§ DATASET EXCERPT:
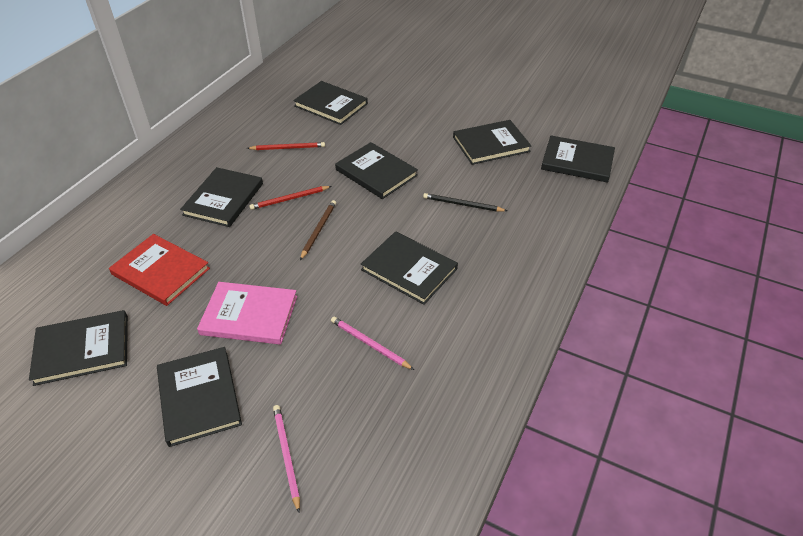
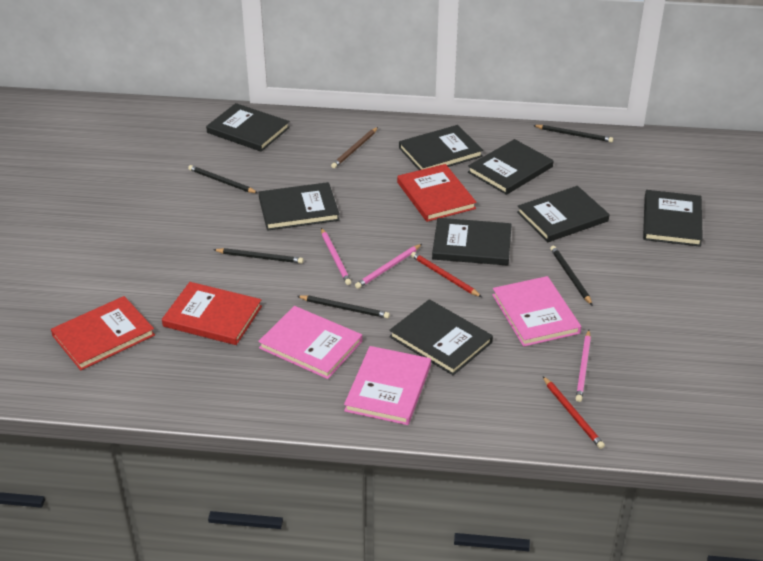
black pencil: 1 -> 5
pink book: 1 -> 3
pink pencil: 2 -> 3
red book: 1 -> 3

§ WORK ITEM:
Retype the whole listing, keeping every line identical and omitting all pictures.

§ RESULT BELOW:
black pencil: 1 -> 5
pink book: 1 -> 3
pink pencil: 2 -> 3
red book: 1 -> 3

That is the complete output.